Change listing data
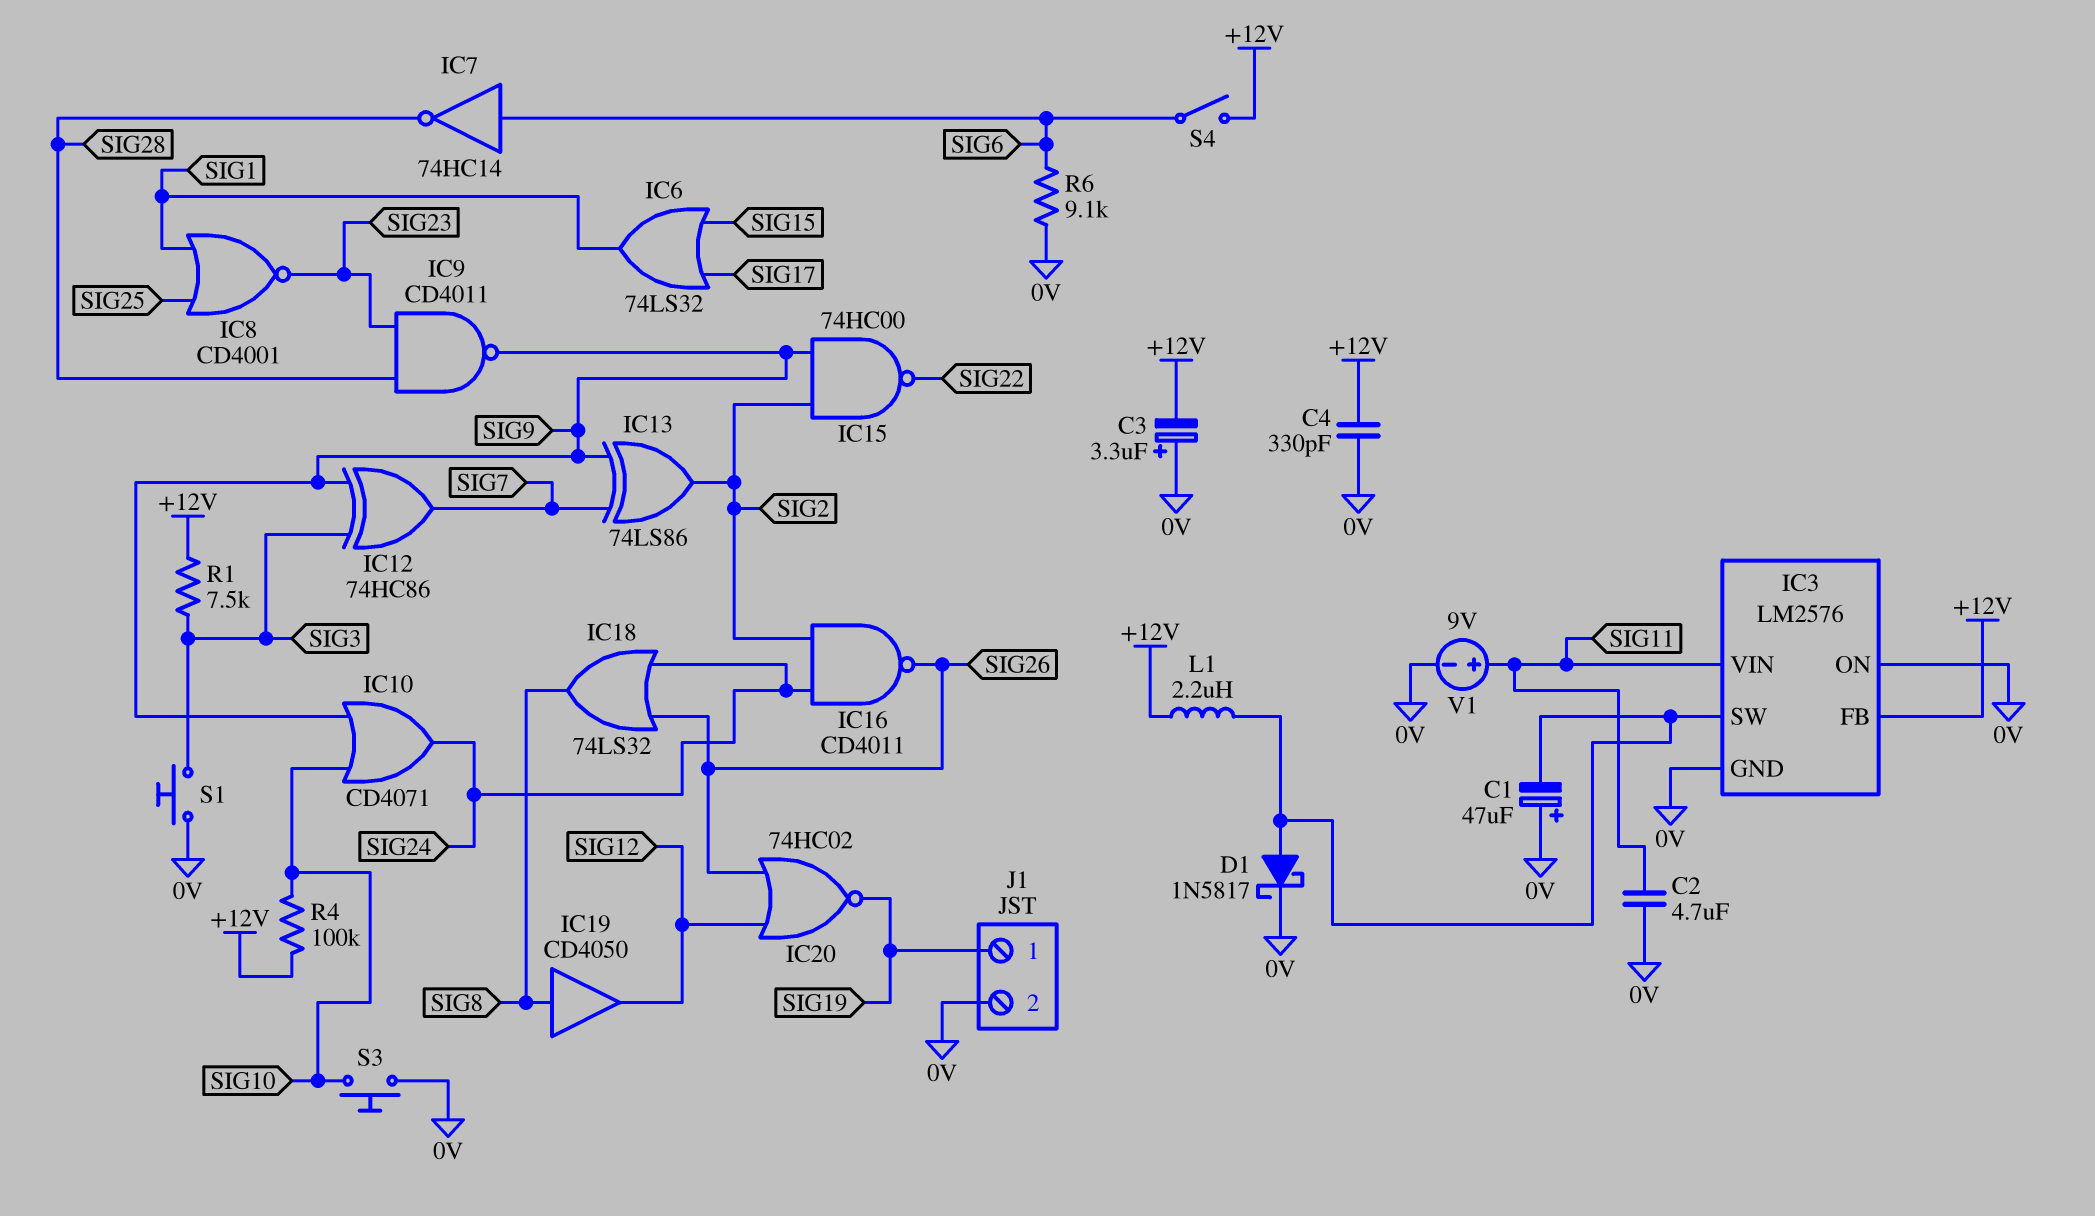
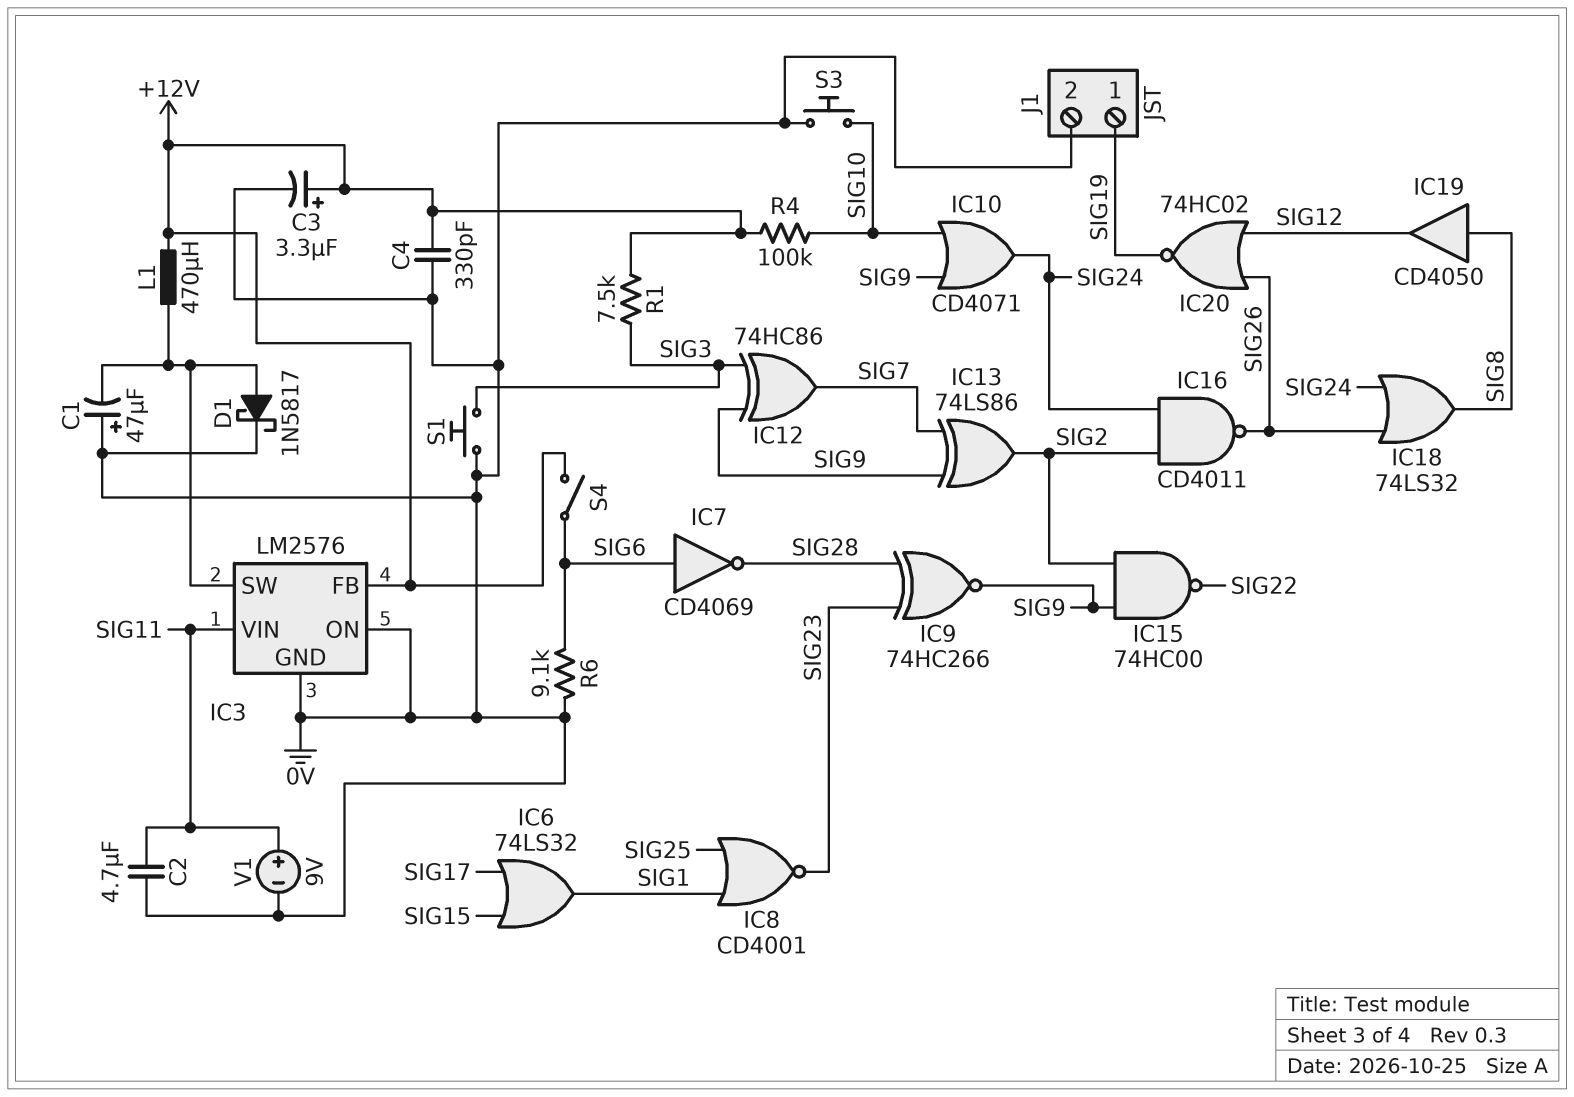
C3: 3.3uF (plus 0V, minus +12V) -> 3.3uF (plus +12V, minus 0V)
IC7: NOT 74HC14 (in SIG6, out SIG28) -> NOT CD4069 (in SIG6, out SIG28)
IC9: NAND CD4011 (in SIG23, in SIG28, out SIG9) -> XNOR 74HC266 (in SIG23, in SIG28, out SIG9)
L1: 2.2uH (+12V, IC3/SW) -> 470uH (+12V, IC3/SW)

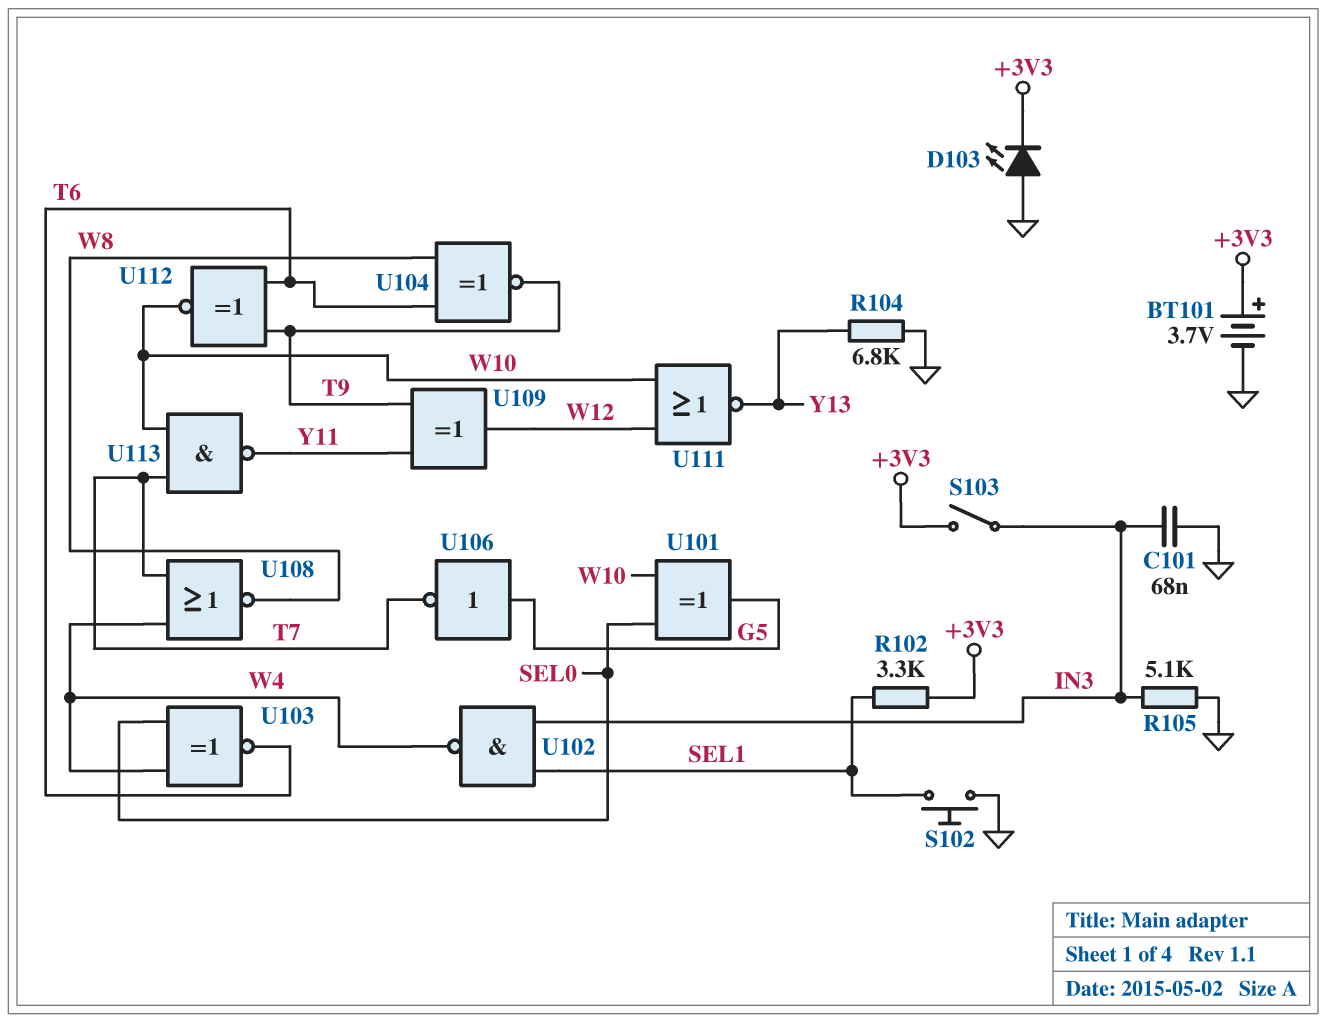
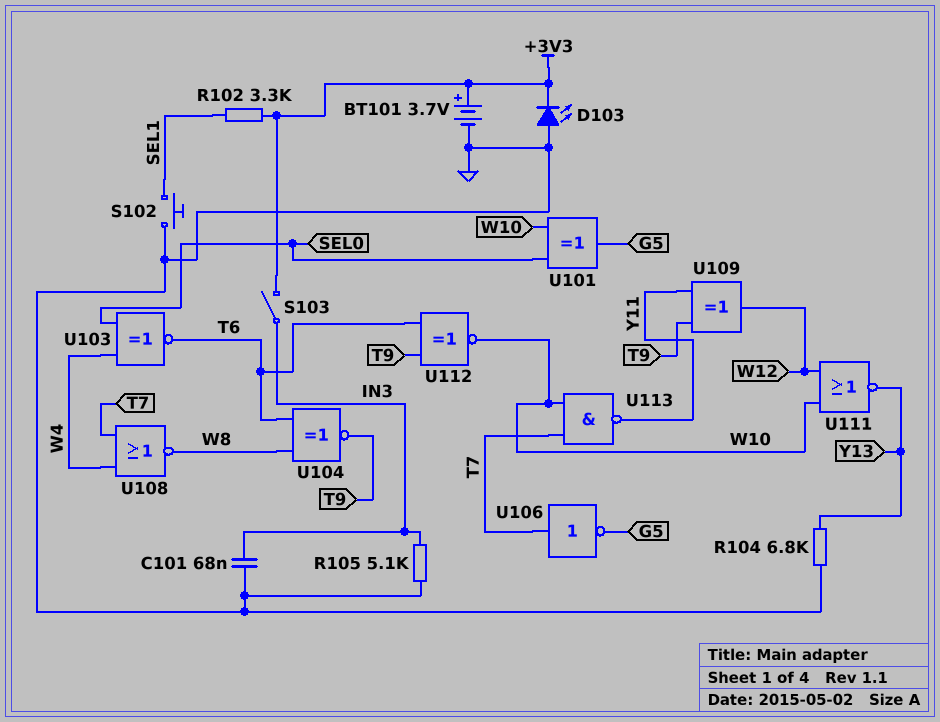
U102: NAND (in IN3, in SEL1, out W4) -> none
U106: NOT (in G5, out T7) -> NOT (in T7, out G5)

__Work request__
Above are the records; repeat them exactly, omitting every picture.

__Exercise output__
C3: 3.3uF (plus 0V, minus +12V) -> 3.3uF (plus +12V, minus 0V)
IC7: NOT 74HC14 (in SIG6, out SIG28) -> NOT CD4069 (in SIG6, out SIG28)
IC9: NAND CD4011 (in SIG23, in SIG28, out SIG9) -> XNOR 74HC266 (in SIG23, in SIG28, out SIG9)
L1: 2.2uH (+12V, IC3/SW) -> 470uH (+12V, IC3/SW)

U102: NAND (in IN3, in SEL1, out W4) -> none
U106: NOT (in G5, out T7) -> NOT (in T7, out G5)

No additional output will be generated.